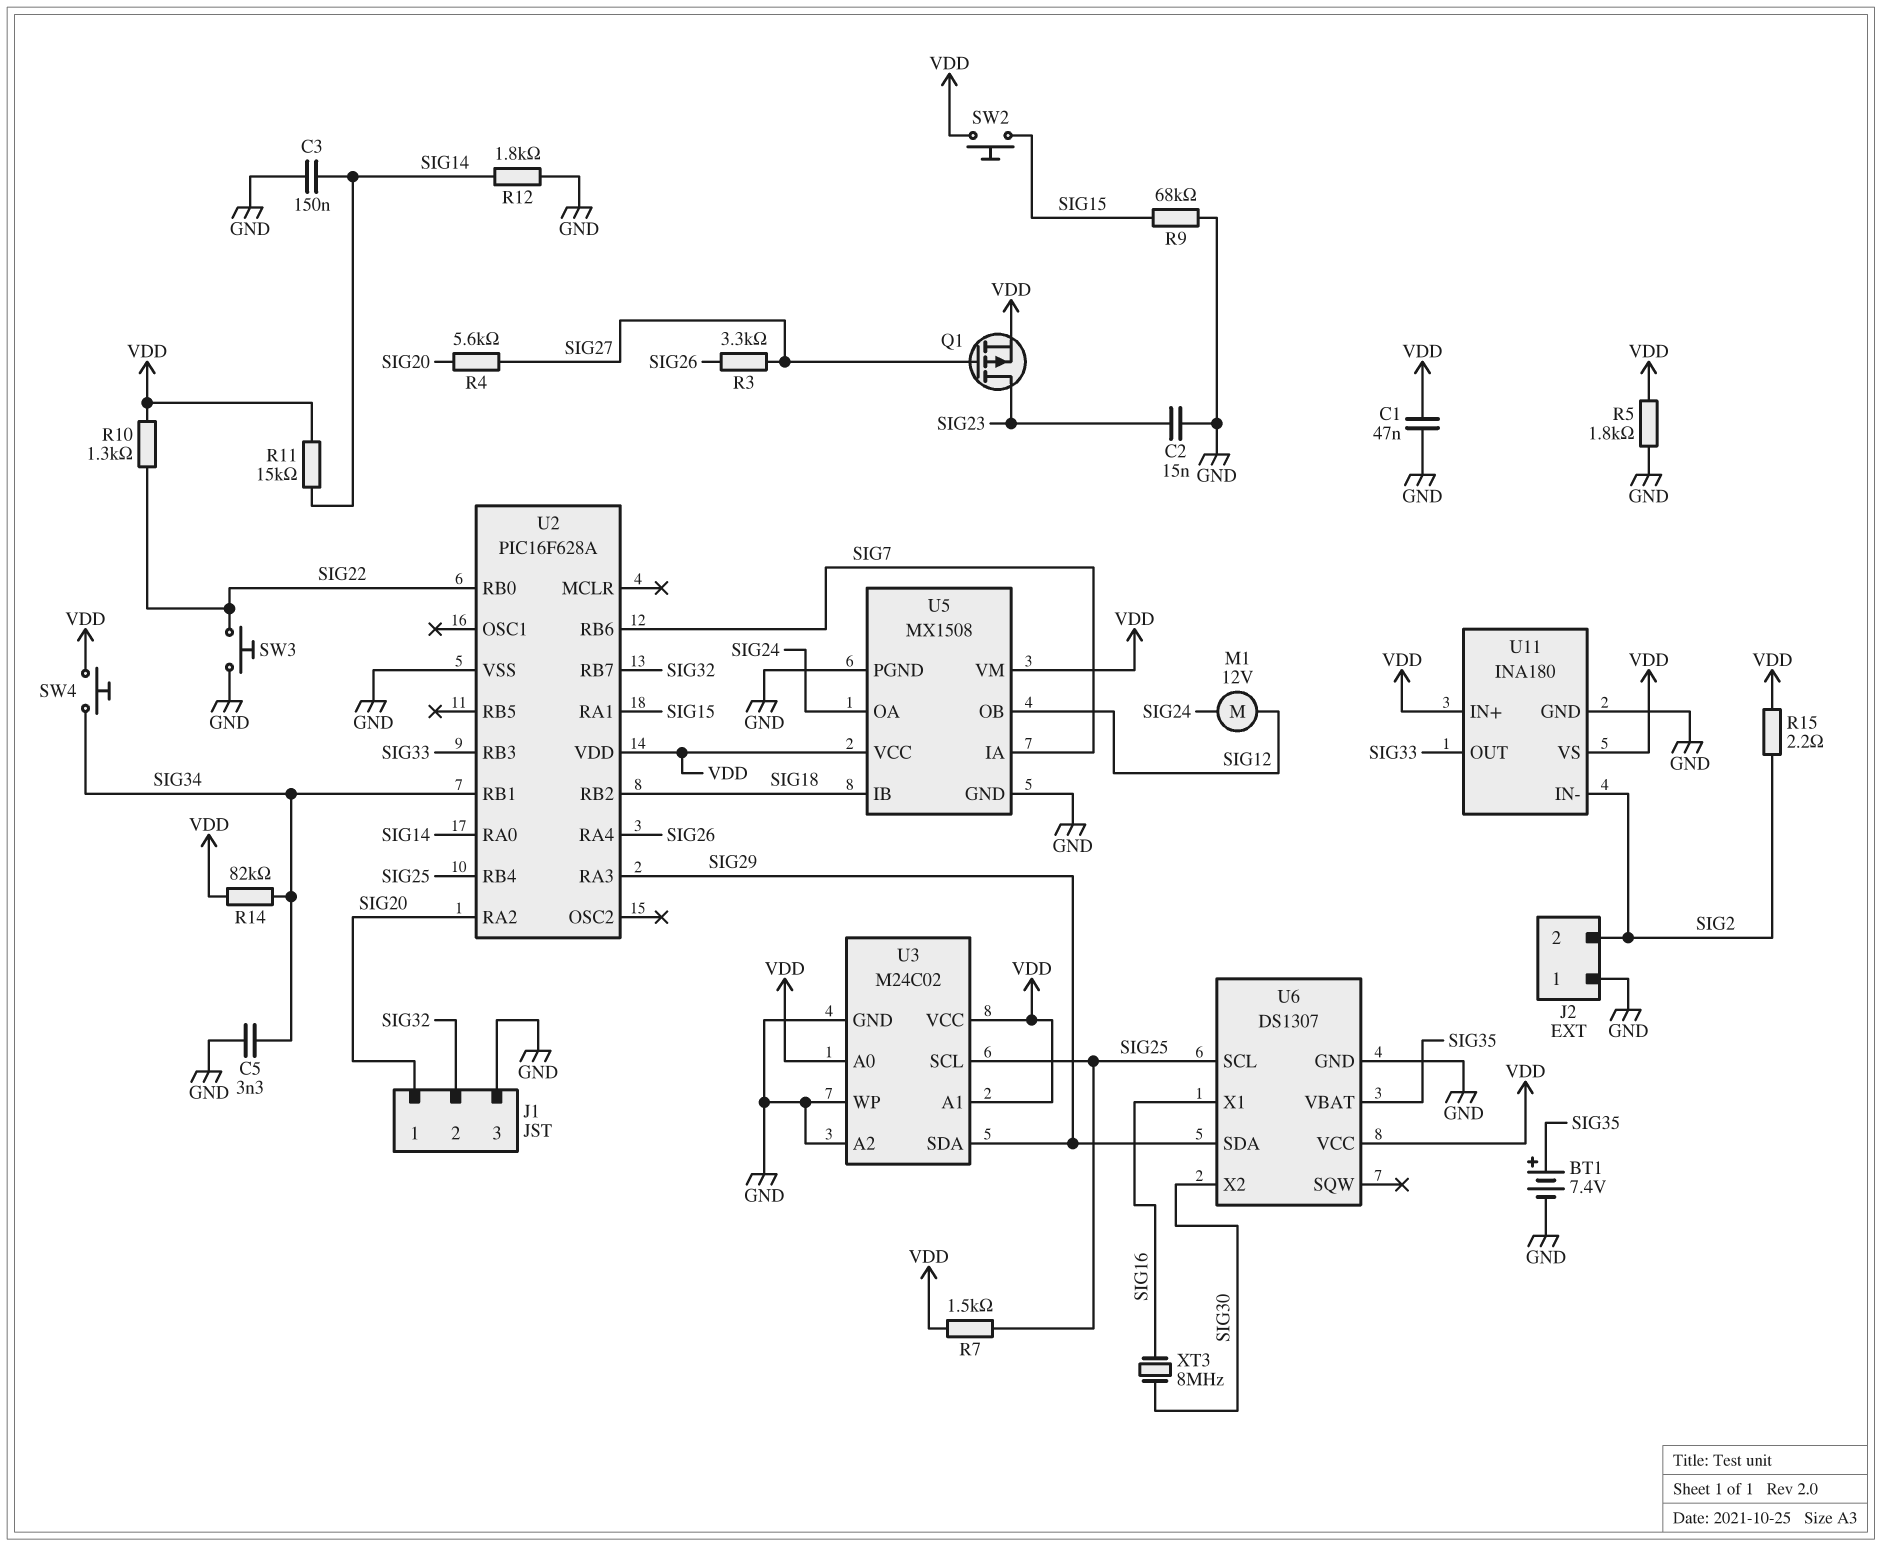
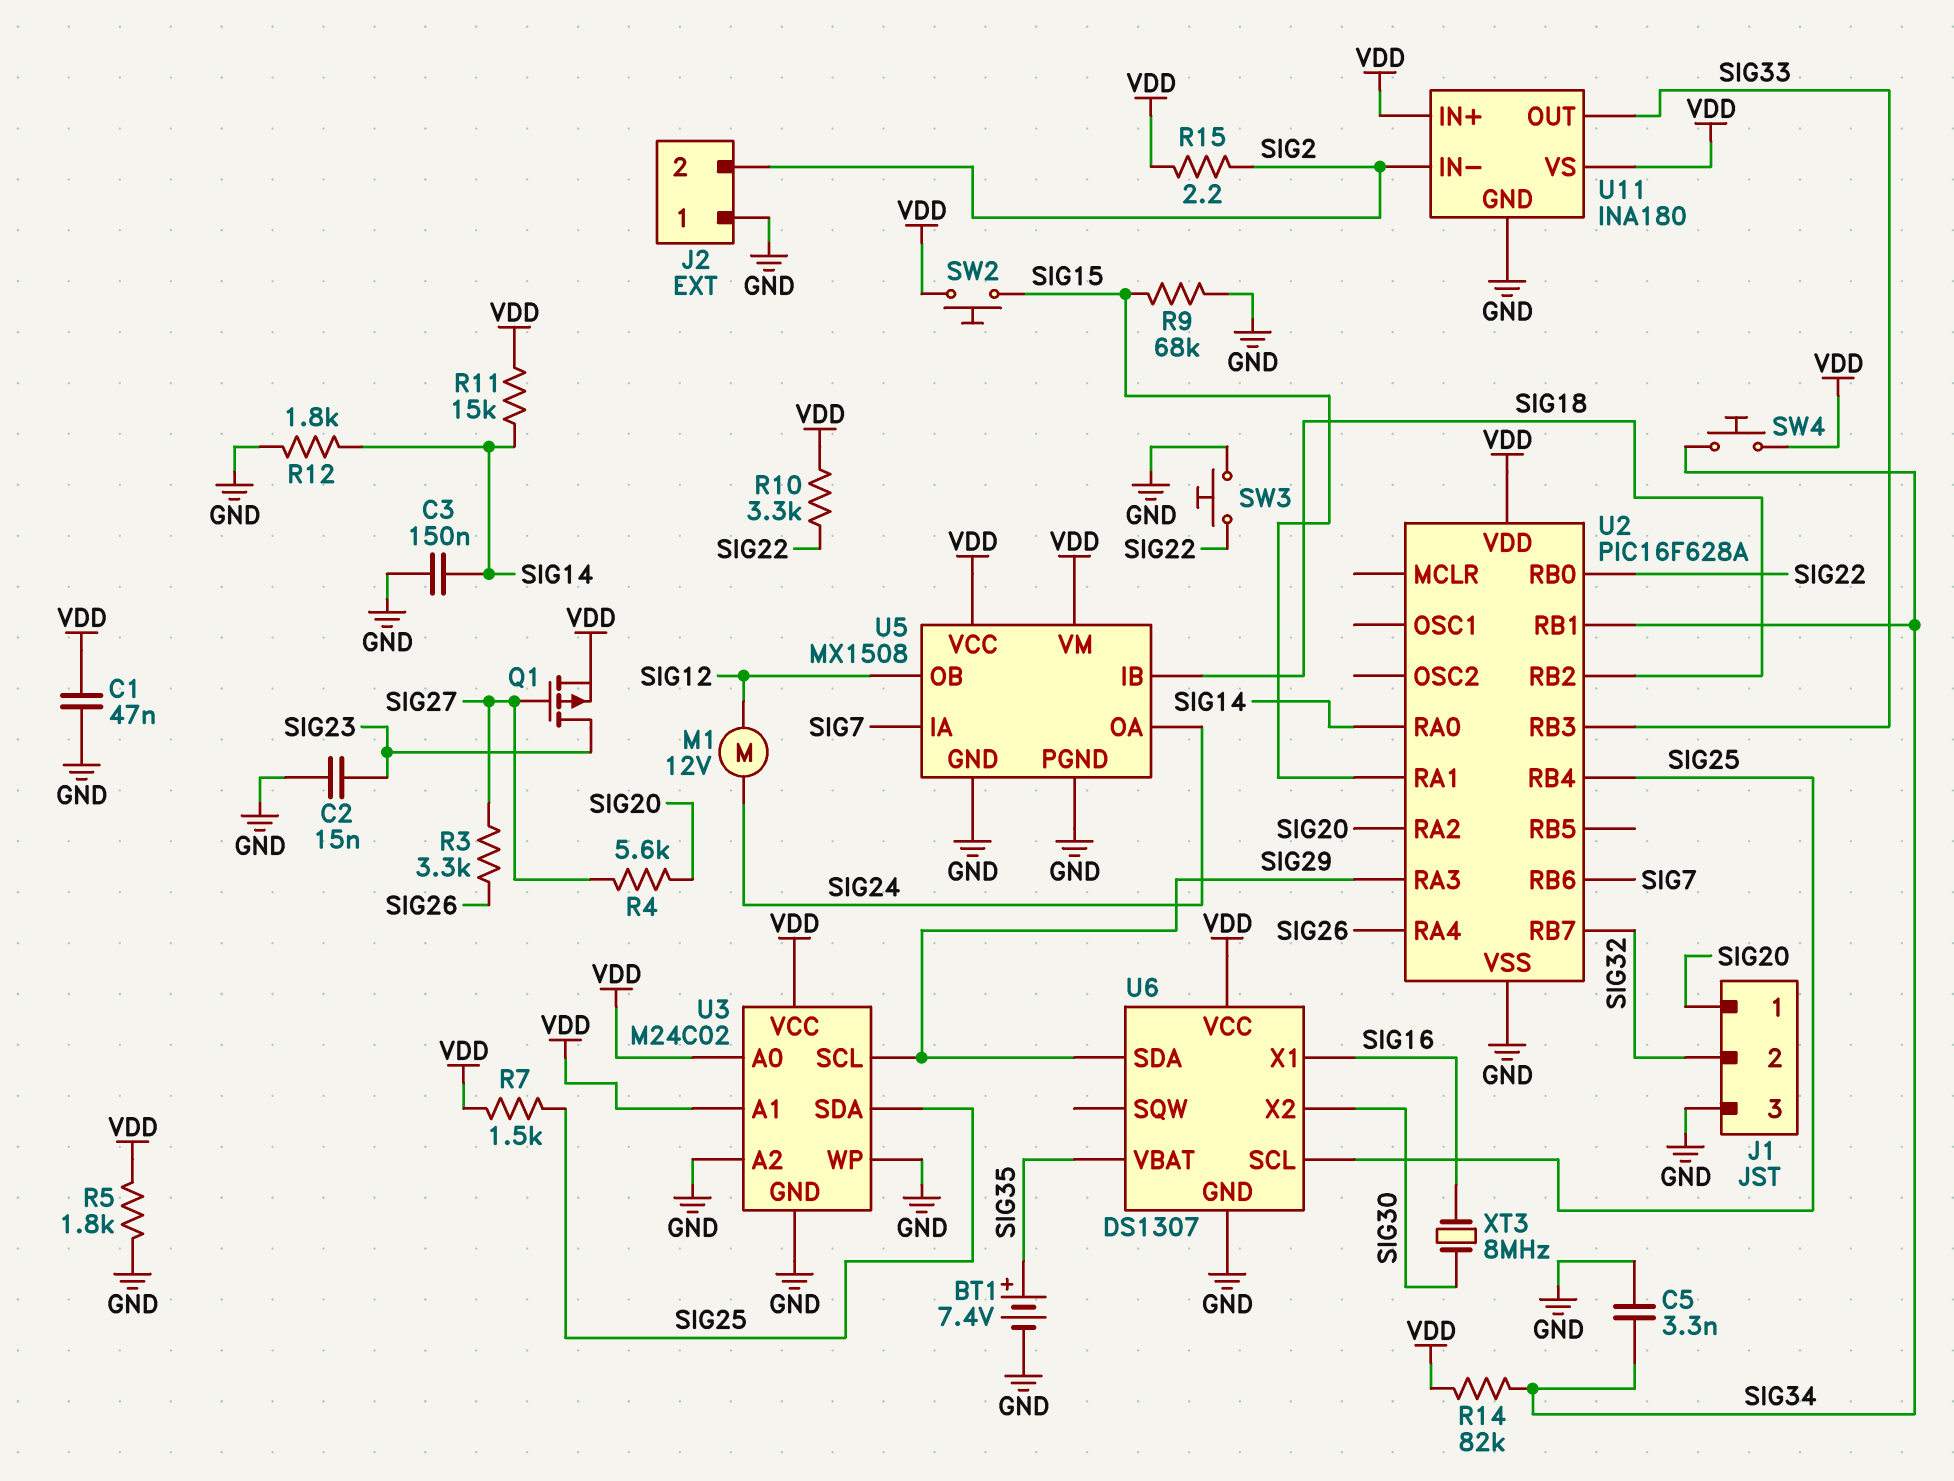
R10: 1.3k (SIG22, VDD) -> 3.3k (SIG22, VDD)
U3 pin SCL: SIG25 -> SIG29
U3 pin SDA: SIG29 -> SIG25

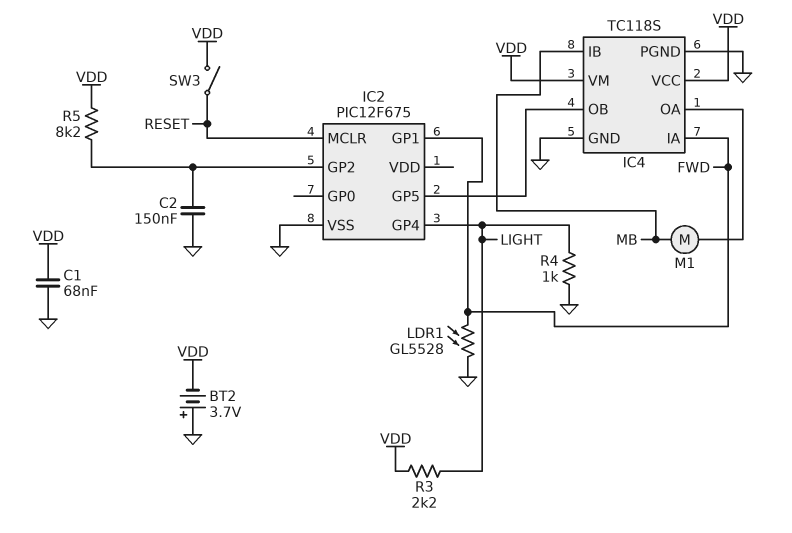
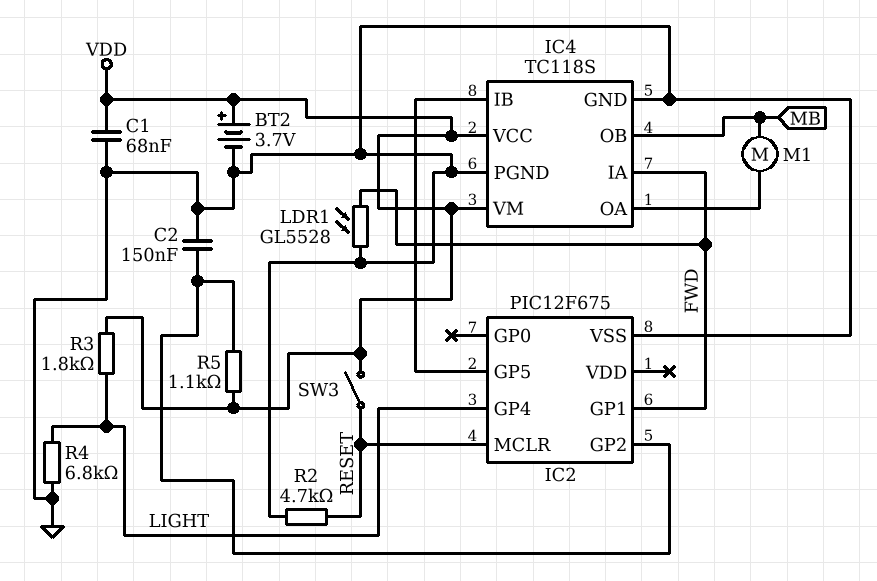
BT2: 3.7V (plus GND, minus VDD) -> 3.7V (plus VDD, minus GND)
IC4 pin IB: MB -> IC2/GP5
IC4 pin OB: IC2/GP5 -> MB
R2: none -> 4.7k (GND, RESET)
R3: 2.2k (LIGHT, VDD) -> 1.8k (LIGHT, VDD)
R4: 1k (GND, LIGHT) -> 6.8k (GND, LIGHT)
R5: 8.2k (IC2/GP2, VDD) -> 1.1k (IC2/GP2, VDD)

——

### [Problem description]
Would you please repeat, exactly as written, the lines from the one containing "BT2: 3.7V (plus" through the end of the listing above, including both, and only those?

### [Response below]
BT2: 3.7V (plus GND, minus VDD) -> 3.7V (plus VDD, minus GND)
IC4 pin IB: MB -> IC2/GP5
IC4 pin OB: IC2/GP5 -> MB
R2: none -> 4.7k (GND, RESET)
R3: 2.2k (LIGHT, VDD) -> 1.8k (LIGHT, VDD)
R4: 1k (GND, LIGHT) -> 6.8k (GND, LIGHT)
R5: 8.2k (IC2/GP2, VDD) -> 1.1k (IC2/GP2, VDD)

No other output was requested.